DATA SHOWN:
- - - - - - -

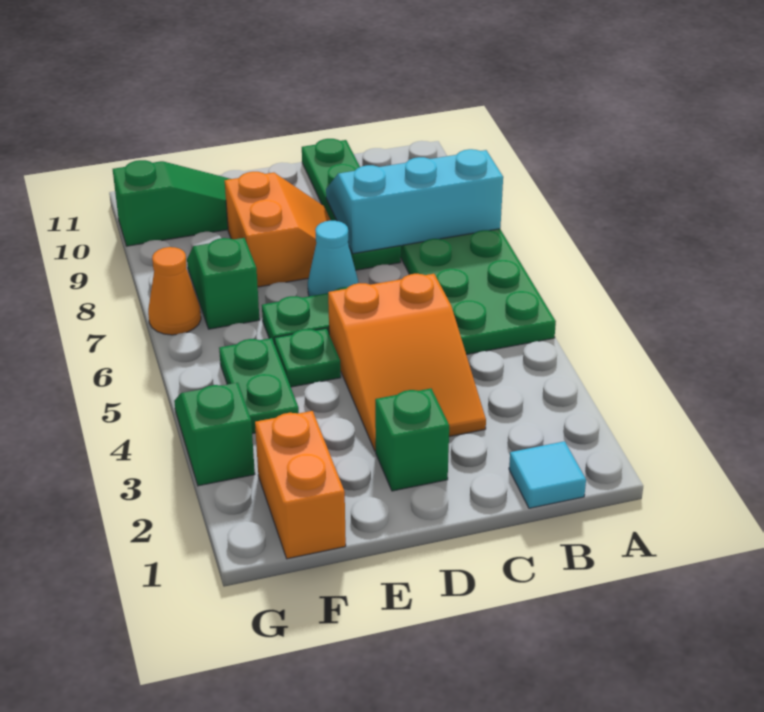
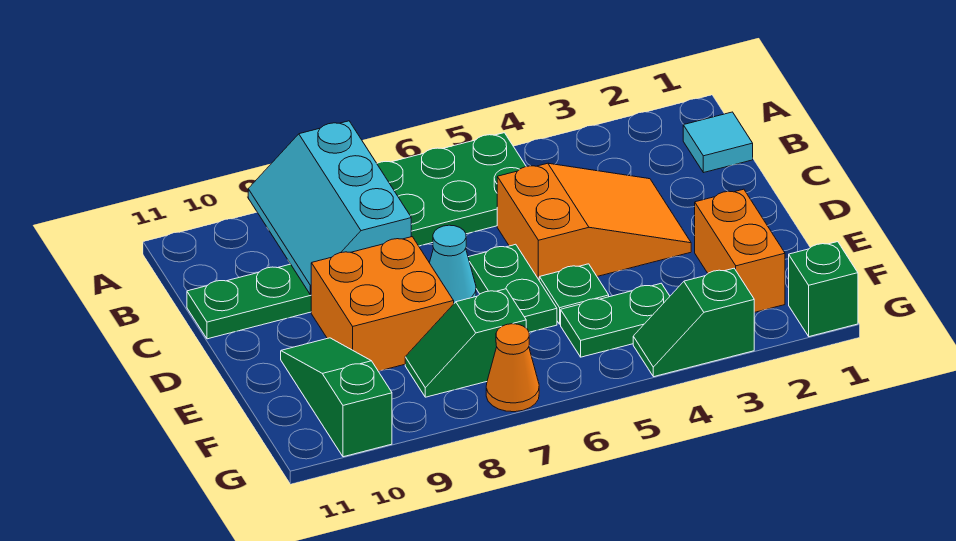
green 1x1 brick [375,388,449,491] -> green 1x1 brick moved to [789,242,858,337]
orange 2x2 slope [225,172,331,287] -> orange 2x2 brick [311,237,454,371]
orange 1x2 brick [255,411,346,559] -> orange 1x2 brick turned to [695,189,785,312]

- - - - - - -

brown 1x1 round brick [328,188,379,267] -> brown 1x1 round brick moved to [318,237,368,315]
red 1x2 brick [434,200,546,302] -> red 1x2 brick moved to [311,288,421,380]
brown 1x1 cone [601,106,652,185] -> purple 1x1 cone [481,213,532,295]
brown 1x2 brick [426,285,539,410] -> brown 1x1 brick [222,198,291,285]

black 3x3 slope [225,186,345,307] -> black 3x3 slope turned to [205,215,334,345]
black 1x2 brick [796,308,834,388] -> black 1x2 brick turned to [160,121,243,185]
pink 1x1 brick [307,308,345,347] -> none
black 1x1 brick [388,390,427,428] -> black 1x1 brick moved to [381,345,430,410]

- - - - - - -

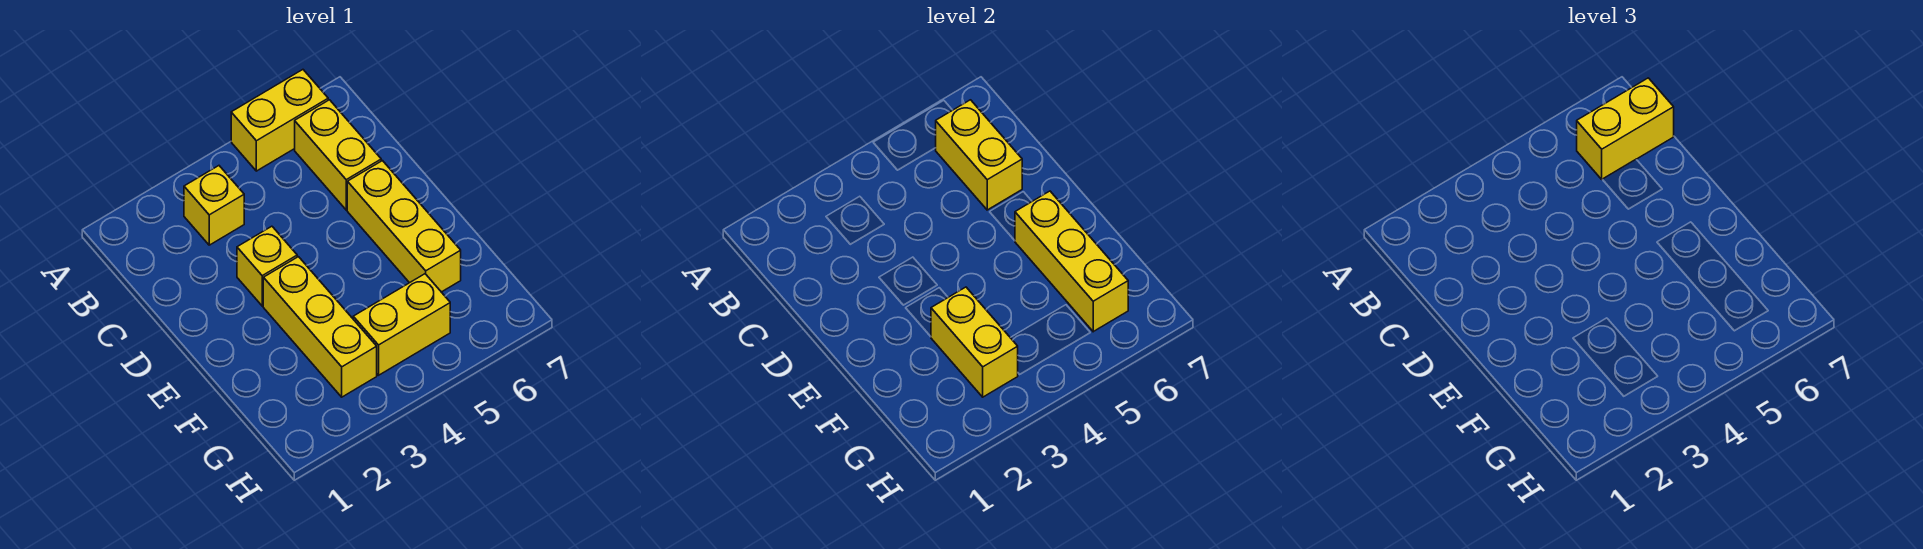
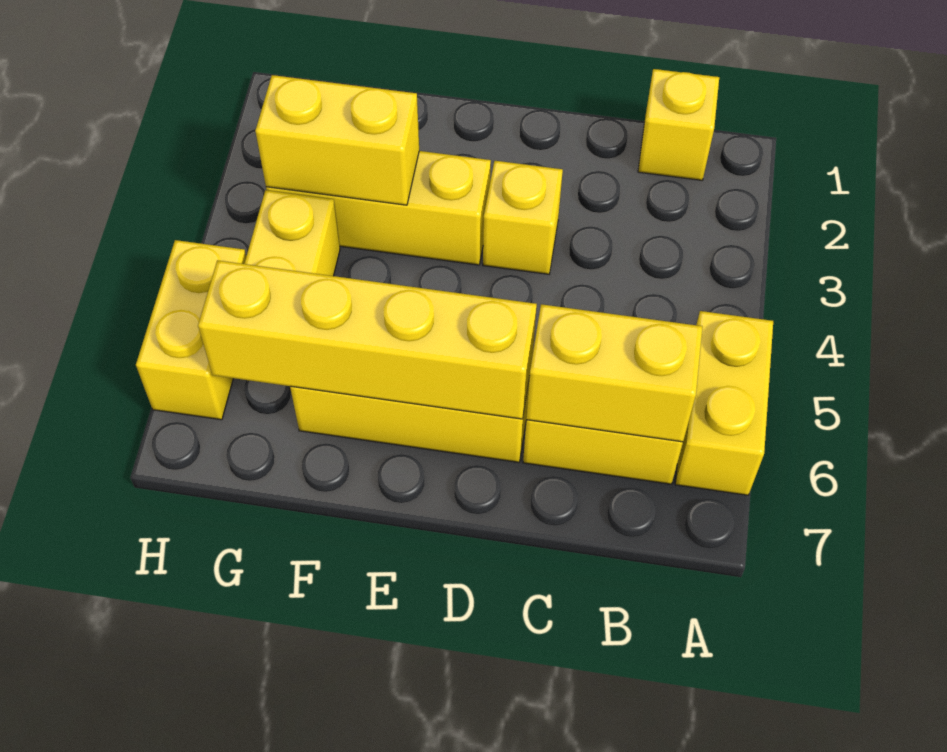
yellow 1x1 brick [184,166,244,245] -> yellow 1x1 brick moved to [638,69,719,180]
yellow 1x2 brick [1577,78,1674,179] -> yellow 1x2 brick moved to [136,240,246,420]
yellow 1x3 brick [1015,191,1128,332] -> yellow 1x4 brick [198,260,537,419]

- - - - - - -

TASK DESCRIPTION: Scan the records above for the string "black", then select every line that holds it.

TASK OUTPUT:
black 3x3 slope [225,186,345,307] -> black 3x3 slope turned to [205,215,334,345]
black 1x2 brick [796,308,834,388] -> black 1x2 brick turned to [160,121,243,185]
black 1x1 brick [388,390,427,428] -> black 1x1 brick moved to [381,345,430,410]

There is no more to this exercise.